**Exercise directions**
Transcribe all records exactly; omit pictures.

┌──

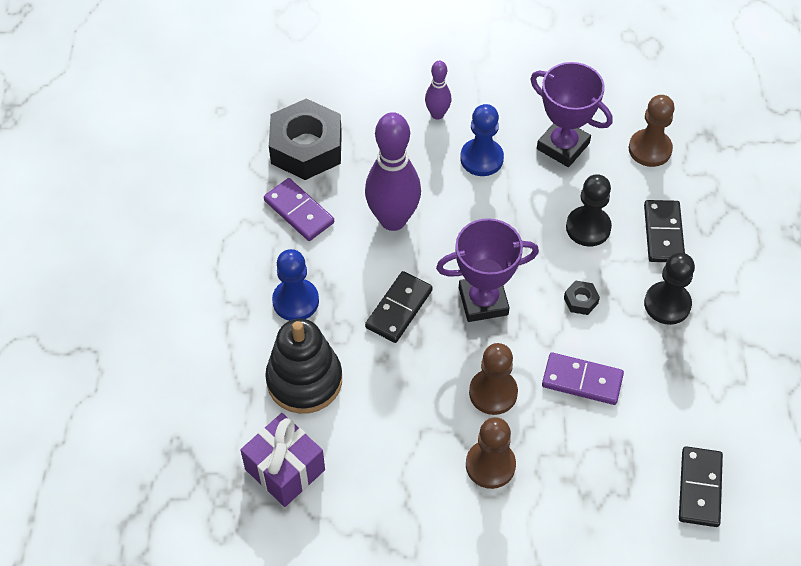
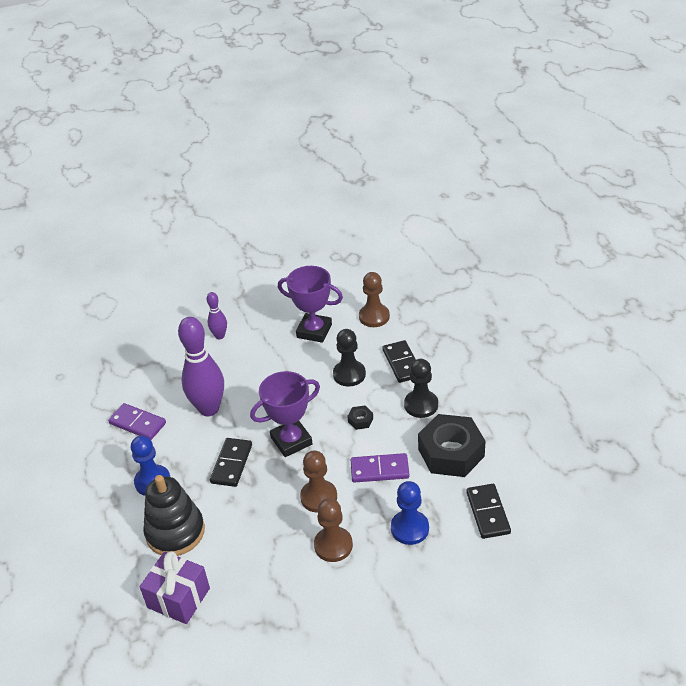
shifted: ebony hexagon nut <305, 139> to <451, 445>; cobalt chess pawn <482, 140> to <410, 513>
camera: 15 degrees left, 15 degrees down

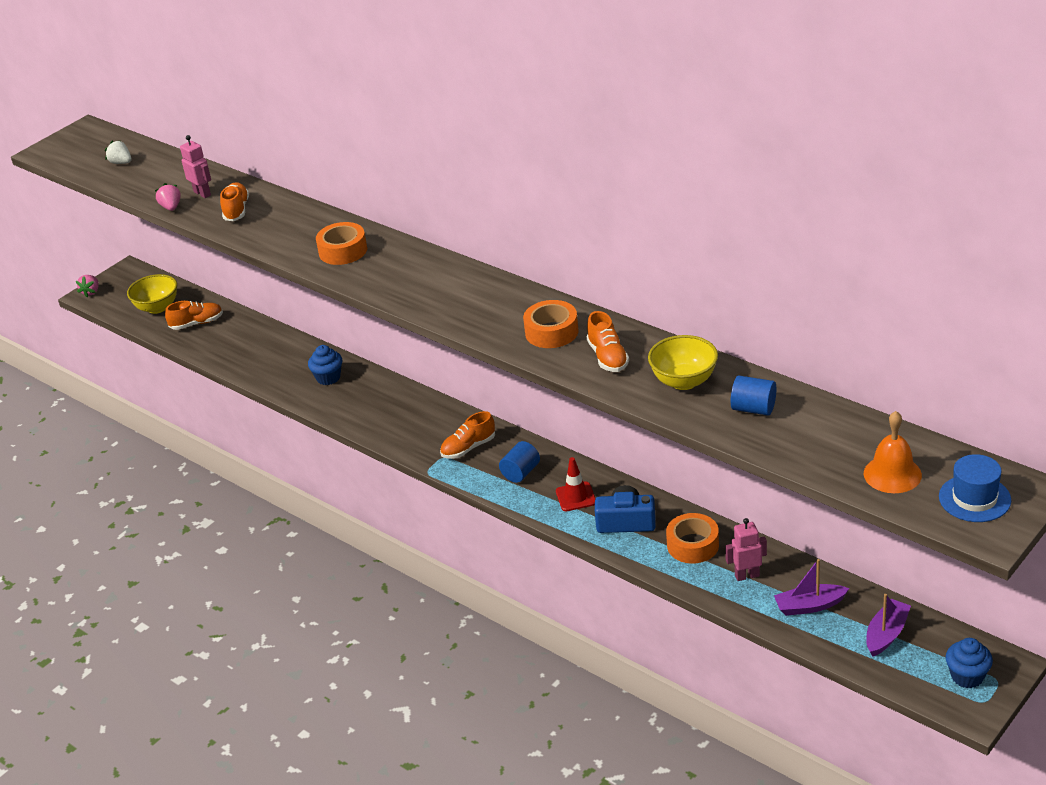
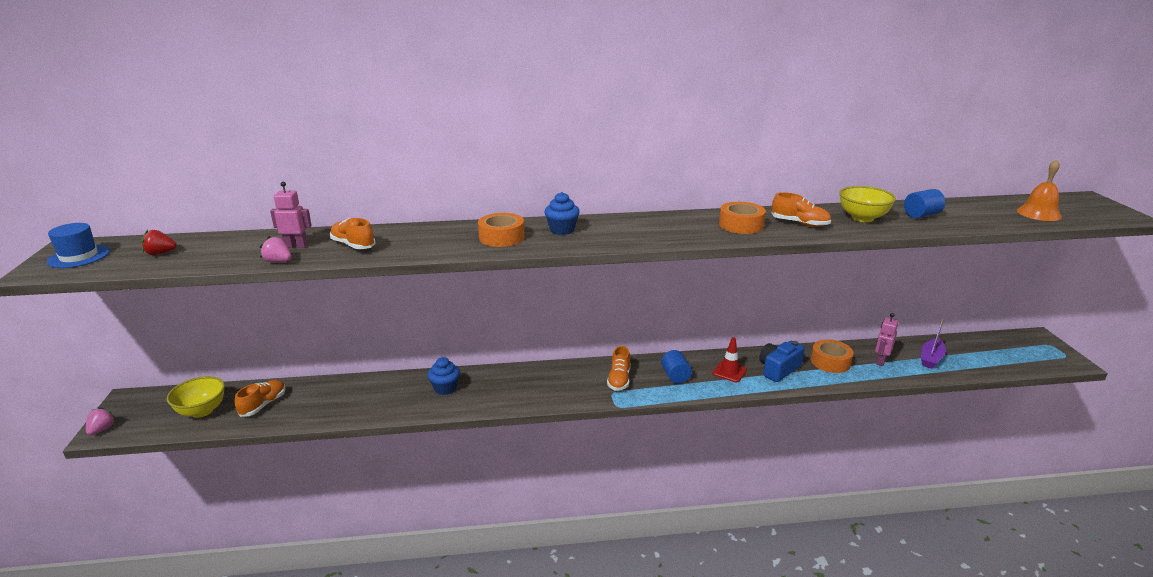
gone: violet boat <888, 625>
shifted: cobalt tall hat <975, 488> to <78, 245>; cobalt muffin <969, 663> to <562, 213>
repainted: white toy strawberry <118, 152> to crimson toy strawberry <159, 242>
rotated: pink toy strawberry <87, 286> = <101, 421> 135 degrees counterclockwise
camera: 50 degrees left, 10 degrees down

└──

**Answer space**
shifted: ebony hexagon nut <305, 139> to <451, 445>; cobalt chess pawn <482, 140> to <410, 513>
camera: 15 degrees left, 15 degrees down

gone: violet boat <888, 625>
shifted: cobalt tall hat <975, 488> to <78, 245>; cobalt muffin <969, 663> to <562, 213>
repainted: white toy strawberry <118, 152> to crimson toy strawberry <159, 242>
rotated: pink toy strawberry <87, 286> = <101, 421> 135 degrees counterclockwise
camera: 50 degrees left, 10 degrees down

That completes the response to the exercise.